Layout difference records
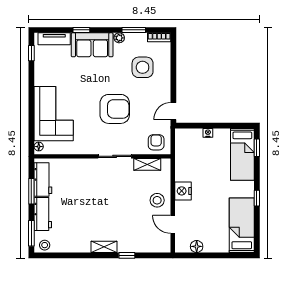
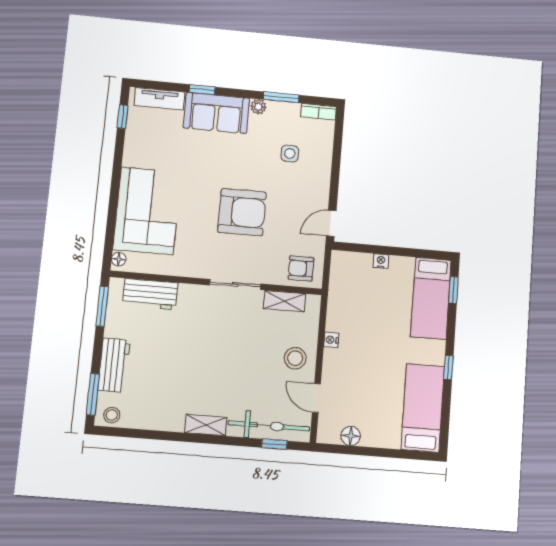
side table: (143, 67) -> (290, 154), width x0.54, depth x0.54
armchair: (156, 142) -> (301, 268), turned -90
workbench: (43, 179) -> (150, 294), moved, turned 90
window: (31, 191) -> (102, 306), moved
nightstand: (183, 191) -> (331, 340), width x0.53, depth x0.56
bicycle: (144, 244) -> (269, 426), added
window: (127, 255) -> (274, 444), moved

## Exercise objective
Please report only the number of lines above that include "moved".

## Solved problem
3